◆ WHAT THE EXERCISE ASKS:
Begin with the line containing "U1 pin OUT: N6 -> N9" and copy every line after it to the end of the entries, exactly, leaving out the lines before it.

[Modification records]
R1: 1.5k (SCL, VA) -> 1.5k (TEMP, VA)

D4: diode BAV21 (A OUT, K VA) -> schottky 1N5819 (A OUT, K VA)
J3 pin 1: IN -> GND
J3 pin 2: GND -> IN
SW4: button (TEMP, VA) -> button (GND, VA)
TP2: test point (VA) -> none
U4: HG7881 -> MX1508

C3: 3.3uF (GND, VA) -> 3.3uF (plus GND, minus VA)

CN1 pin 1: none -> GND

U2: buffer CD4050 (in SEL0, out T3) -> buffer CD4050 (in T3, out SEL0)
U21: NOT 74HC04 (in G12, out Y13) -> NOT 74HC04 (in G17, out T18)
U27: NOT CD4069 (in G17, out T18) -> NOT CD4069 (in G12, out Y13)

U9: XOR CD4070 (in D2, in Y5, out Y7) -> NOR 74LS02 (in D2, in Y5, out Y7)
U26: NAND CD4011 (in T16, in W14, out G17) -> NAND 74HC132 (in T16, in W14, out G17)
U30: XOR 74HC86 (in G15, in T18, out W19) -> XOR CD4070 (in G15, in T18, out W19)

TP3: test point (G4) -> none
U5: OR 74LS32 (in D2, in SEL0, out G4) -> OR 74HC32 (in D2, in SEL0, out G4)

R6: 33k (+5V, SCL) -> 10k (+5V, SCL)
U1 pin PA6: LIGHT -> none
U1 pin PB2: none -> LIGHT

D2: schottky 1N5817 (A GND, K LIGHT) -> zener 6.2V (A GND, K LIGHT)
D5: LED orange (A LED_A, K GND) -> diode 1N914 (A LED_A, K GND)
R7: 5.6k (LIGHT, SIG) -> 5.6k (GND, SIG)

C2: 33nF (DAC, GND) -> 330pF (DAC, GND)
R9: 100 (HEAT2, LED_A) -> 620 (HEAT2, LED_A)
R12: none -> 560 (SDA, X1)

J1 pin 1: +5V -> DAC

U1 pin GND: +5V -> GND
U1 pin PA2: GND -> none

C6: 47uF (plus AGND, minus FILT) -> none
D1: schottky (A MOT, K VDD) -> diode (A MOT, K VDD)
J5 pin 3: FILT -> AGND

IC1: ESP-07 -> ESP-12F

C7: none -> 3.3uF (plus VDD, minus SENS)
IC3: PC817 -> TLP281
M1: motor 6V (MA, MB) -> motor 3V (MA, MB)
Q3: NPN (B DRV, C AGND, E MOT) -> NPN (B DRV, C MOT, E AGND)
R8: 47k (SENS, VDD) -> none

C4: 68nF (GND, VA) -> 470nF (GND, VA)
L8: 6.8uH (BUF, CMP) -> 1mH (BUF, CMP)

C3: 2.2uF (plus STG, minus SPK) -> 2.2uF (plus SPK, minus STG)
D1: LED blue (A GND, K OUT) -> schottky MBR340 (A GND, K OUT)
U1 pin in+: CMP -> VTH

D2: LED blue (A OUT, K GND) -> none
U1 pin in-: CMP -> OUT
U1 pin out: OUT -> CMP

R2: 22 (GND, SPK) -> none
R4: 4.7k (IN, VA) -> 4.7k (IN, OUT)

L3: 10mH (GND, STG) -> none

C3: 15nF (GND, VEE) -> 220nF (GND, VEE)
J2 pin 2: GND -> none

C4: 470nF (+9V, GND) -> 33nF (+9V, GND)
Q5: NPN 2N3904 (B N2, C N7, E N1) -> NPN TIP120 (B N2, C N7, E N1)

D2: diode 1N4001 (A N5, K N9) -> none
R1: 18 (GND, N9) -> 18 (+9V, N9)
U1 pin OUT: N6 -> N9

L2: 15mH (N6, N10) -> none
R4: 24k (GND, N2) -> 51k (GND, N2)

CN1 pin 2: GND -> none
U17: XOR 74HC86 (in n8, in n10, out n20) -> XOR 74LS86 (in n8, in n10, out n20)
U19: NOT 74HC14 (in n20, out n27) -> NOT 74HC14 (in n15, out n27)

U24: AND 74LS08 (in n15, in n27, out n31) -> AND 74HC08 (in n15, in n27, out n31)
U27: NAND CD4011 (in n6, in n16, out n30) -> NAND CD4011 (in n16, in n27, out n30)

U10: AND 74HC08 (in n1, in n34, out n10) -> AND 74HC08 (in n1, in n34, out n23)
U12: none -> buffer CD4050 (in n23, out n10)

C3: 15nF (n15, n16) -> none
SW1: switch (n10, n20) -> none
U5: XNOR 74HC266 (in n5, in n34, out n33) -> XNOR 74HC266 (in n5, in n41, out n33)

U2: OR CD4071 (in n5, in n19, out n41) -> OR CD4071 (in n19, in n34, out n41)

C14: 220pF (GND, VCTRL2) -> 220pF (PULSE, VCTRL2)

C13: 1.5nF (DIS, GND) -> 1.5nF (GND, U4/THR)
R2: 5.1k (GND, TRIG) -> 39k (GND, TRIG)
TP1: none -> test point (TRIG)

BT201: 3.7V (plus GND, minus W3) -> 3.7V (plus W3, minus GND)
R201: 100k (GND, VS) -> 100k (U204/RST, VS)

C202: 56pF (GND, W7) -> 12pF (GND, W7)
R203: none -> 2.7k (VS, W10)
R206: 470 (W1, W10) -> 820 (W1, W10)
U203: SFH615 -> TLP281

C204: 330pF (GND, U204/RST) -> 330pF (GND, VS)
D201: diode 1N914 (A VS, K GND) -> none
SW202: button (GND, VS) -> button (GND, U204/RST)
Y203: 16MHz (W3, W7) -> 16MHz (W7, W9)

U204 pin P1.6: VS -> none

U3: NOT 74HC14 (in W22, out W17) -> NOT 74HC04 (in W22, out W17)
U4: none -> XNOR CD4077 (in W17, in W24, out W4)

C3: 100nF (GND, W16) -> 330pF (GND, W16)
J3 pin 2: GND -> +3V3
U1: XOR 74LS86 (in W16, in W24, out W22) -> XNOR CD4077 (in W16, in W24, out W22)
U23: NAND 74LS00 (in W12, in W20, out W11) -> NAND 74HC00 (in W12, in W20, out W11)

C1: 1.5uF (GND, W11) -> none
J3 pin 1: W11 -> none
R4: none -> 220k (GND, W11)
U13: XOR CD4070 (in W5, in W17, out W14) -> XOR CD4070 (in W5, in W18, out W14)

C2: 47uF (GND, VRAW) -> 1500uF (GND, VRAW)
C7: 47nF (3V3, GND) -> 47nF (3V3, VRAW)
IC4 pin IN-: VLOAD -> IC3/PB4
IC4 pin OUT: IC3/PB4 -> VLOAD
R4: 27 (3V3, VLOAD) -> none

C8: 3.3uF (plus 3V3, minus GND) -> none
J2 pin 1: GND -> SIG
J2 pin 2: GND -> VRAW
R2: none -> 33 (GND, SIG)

◆ WRITTEN ANSWER:
U1 pin OUT: N6 -> N9

L2: 15mH (N6, N10) -> none
R4: 24k (GND, N2) -> 51k (GND, N2)

CN1 pin 2: GND -> none
U17: XOR 74HC86 (in n8, in n10, out n20) -> XOR 74LS86 (in n8, in n10, out n20)
U19: NOT 74HC14 (in n20, out n27) -> NOT 74HC14 (in n15, out n27)

U24: AND 74LS08 (in n15, in n27, out n31) -> AND 74HC08 (in n15, in n27, out n31)
U27: NAND CD4011 (in n6, in n16, out n30) -> NAND CD4011 (in n16, in n27, out n30)

U10: AND 74HC08 (in n1, in n34, out n10) -> AND 74HC08 (in n1, in n34, out n23)
U12: none -> buffer CD4050 (in n23, out n10)

C3: 15nF (n15, n16) -> none
SW1: switch (n10, n20) -> none
U5: XNOR 74HC266 (in n5, in n34, out n33) -> XNOR 74HC266 (in n5, in n41, out n33)

U2: OR CD4071 (in n5, in n19, out n41) -> OR CD4071 (in n19, in n34, out n41)

C14: 220pF (GND, VCTRL2) -> 220pF (PULSE, VCTRL2)

C13: 1.5nF (DIS, GND) -> 1.5nF (GND, U4/THR)
R2: 5.1k (GND, TRIG) -> 39k (GND, TRIG)
TP1: none -> test point (TRIG)

BT201: 3.7V (plus GND, minus W3) -> 3.7V (plus W3, minus GND)
R201: 100k (GND, VS) -> 100k (U204/RST, VS)

C202: 56pF (GND, W7) -> 12pF (GND, W7)
R203: none -> 2.7k (VS, W10)
R206: 470 (W1, W10) -> 820 (W1, W10)
U203: SFH615 -> TLP281

C204: 330pF (GND, U204/RST) -> 330pF (GND, VS)
D201: diode 1N914 (A VS, K GND) -> none
SW202: button (GND, VS) -> button (GND, U204/RST)
Y203: 16MHz (W3, W7) -> 16MHz (W7, W9)

U204 pin P1.6: VS -> none

U3: NOT 74HC14 (in W22, out W17) -> NOT 74HC04 (in W22, out W17)
U4: none -> XNOR CD4077 (in W17, in W24, out W4)

C3: 100nF (GND, W16) -> 330pF (GND, W16)
J3 pin 2: GND -> +3V3
U1: XOR 74LS86 (in W16, in W24, out W22) -> XNOR CD4077 (in W16, in W24, out W22)
U23: NAND 74LS00 (in W12, in W20, out W11) -> NAND 74HC00 (in W12, in W20, out W11)

C1: 1.5uF (GND, W11) -> none
J3 pin 1: W11 -> none
R4: none -> 220k (GND, W11)
U13: XOR CD4070 (in W5, in W17, out W14) -> XOR CD4070 (in W5, in W18, out W14)

C2: 47uF (GND, VRAW) -> 1500uF (GND, VRAW)
C7: 47nF (3V3, GND) -> 47nF (3V3, VRAW)
IC4 pin IN-: VLOAD -> IC3/PB4
IC4 pin OUT: IC3/PB4 -> VLOAD
R4: 27 (3V3, VLOAD) -> none

C8: 3.3uF (plus 3V3, minus GND) -> none
J2 pin 1: GND -> SIG
J2 pin 2: GND -> VRAW
R2: none -> 33 (GND, SIG)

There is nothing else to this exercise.